##### EXERCISE INPUTS #####

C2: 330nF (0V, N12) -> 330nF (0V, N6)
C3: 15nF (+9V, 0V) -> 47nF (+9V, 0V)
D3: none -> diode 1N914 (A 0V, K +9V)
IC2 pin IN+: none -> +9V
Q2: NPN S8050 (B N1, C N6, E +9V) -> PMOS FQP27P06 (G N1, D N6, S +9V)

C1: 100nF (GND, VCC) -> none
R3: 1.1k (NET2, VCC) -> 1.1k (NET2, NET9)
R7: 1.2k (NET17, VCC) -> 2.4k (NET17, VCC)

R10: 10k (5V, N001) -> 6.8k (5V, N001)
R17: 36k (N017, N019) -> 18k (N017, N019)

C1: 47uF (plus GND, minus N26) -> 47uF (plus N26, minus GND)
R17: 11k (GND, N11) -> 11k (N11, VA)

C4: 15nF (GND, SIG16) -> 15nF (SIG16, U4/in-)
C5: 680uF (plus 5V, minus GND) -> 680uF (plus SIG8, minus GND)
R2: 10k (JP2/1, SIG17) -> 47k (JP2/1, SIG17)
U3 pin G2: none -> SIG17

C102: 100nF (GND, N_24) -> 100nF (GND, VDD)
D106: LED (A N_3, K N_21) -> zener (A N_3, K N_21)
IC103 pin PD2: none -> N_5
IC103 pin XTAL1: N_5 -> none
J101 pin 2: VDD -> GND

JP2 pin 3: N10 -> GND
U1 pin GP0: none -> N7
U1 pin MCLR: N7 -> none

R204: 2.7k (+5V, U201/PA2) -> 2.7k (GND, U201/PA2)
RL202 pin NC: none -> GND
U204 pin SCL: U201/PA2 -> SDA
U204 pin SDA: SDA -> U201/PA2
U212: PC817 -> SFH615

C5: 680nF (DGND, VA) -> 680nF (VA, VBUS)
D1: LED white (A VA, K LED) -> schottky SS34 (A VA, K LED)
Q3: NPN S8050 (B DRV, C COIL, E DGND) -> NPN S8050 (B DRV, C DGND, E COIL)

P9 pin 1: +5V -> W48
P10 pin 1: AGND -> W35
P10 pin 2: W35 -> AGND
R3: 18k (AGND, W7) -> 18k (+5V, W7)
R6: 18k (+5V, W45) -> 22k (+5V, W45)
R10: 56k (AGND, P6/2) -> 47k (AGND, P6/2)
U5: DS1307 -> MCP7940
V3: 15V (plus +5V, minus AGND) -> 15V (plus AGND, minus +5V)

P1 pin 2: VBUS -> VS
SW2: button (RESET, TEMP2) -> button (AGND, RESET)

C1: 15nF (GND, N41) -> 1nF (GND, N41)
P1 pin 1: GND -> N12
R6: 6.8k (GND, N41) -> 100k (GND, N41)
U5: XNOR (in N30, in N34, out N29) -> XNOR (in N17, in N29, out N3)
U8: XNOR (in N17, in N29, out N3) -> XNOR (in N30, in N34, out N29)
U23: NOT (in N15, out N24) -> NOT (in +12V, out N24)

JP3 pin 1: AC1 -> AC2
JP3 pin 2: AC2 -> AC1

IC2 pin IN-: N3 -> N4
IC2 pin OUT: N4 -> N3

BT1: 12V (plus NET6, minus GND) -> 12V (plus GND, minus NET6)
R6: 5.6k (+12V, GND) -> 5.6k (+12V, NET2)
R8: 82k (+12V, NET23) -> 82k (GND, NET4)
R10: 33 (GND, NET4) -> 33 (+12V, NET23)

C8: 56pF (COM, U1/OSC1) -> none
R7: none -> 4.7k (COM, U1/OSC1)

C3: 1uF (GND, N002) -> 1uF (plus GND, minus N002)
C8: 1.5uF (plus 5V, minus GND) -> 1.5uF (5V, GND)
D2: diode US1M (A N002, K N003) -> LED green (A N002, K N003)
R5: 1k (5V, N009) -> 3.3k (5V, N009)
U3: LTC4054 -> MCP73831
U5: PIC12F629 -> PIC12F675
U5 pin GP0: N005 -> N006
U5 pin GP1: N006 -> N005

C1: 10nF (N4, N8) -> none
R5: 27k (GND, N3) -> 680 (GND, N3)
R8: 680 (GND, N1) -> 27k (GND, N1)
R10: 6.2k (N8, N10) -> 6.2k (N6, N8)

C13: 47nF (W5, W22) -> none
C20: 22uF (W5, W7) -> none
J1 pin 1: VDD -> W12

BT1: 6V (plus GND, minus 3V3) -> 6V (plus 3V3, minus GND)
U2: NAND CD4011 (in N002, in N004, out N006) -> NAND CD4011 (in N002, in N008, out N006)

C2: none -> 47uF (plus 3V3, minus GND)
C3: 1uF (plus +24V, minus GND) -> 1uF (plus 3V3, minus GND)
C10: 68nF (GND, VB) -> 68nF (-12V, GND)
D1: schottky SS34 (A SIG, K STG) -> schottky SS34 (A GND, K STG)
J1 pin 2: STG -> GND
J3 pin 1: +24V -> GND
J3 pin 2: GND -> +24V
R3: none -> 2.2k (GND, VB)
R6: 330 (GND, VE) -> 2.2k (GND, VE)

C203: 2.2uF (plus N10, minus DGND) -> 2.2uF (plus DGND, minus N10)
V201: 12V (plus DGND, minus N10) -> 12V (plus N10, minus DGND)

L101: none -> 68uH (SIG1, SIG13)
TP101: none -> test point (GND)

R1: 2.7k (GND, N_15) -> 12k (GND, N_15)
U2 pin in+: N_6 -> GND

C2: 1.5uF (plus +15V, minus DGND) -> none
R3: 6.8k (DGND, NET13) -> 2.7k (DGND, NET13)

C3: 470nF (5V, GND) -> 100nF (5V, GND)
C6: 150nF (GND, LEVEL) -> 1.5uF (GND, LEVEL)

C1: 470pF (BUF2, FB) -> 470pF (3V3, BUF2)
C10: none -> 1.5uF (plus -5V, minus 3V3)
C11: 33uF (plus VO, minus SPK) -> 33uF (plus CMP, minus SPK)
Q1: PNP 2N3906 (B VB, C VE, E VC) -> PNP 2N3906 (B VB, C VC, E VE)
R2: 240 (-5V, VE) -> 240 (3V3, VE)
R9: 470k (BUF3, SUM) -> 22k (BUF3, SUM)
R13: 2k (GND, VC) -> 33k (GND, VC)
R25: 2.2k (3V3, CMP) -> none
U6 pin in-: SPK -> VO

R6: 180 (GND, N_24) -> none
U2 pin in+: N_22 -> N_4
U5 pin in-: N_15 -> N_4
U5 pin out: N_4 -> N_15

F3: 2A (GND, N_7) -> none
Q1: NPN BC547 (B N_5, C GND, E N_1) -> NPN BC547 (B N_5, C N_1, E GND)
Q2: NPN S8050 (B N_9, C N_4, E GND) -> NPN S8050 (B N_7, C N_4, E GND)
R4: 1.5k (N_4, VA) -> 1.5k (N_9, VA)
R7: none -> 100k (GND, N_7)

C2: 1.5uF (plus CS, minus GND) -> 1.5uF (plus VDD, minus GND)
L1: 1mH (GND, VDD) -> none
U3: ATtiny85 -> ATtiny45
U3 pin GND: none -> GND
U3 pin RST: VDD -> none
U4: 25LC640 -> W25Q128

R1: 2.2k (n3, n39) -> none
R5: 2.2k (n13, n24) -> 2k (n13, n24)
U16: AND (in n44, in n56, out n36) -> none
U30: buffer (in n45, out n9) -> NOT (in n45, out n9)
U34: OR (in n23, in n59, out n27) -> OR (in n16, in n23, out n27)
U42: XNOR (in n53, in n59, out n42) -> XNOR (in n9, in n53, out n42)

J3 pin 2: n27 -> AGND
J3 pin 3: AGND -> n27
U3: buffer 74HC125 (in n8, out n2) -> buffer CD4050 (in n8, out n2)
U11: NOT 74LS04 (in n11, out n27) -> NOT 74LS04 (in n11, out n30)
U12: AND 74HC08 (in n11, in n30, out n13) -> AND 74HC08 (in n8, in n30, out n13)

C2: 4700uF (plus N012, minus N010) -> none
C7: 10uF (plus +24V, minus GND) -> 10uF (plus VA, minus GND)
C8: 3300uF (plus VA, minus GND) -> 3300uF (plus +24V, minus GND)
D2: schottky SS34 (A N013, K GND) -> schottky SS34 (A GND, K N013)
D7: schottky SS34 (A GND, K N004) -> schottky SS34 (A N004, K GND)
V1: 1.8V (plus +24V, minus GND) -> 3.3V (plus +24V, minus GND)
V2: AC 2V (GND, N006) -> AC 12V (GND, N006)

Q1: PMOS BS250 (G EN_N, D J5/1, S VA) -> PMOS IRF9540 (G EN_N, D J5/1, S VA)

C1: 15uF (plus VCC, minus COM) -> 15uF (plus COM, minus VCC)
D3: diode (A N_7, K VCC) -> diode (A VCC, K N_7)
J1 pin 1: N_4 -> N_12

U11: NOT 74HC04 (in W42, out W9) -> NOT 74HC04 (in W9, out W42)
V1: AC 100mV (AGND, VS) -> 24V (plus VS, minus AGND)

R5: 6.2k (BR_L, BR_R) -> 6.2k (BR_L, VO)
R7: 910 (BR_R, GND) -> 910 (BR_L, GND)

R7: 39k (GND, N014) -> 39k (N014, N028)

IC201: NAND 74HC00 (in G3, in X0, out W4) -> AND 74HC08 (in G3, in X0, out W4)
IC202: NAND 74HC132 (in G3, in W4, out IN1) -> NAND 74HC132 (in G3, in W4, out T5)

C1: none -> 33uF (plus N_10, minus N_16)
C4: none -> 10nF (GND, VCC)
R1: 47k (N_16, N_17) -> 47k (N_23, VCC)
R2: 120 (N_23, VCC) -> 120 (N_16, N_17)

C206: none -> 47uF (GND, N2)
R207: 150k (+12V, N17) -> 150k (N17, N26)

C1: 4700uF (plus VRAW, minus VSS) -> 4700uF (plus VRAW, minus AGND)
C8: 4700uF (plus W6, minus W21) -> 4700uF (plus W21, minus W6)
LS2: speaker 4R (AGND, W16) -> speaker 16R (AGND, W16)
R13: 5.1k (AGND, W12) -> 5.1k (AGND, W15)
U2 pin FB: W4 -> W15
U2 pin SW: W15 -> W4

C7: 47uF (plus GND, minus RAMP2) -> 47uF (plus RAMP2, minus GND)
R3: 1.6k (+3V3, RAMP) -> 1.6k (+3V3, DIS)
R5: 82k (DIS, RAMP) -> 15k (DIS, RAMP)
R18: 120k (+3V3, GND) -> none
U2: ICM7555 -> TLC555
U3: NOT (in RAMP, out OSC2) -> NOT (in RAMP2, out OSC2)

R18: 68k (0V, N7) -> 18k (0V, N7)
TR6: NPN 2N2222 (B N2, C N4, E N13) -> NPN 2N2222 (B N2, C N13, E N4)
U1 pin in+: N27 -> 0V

#####

— EXERCISE DETAILS —
Reproduce, character for character, only the lines of the preceding data that start at the line with "R7: 1.2k (NET17, VCC) -> 2.4k (NET17, VCC)" and end at the line with "C4: 15nF (GND, SIG16) -> 15nF (SIG16, U4/in-)", both included.

— RESULT FOR THIS TASK —
R7: 1.2k (NET17, VCC) -> 2.4k (NET17, VCC)

R10: 10k (5V, N001) -> 6.8k (5V, N001)
R17: 36k (N017, N019) -> 18k (N017, N019)

C1: 47uF (plus GND, minus N26) -> 47uF (plus N26, minus GND)
R17: 11k (GND, N11) -> 11k (N11, VA)

C4: 15nF (GND, SIG16) -> 15nF (SIG16, U4/in-)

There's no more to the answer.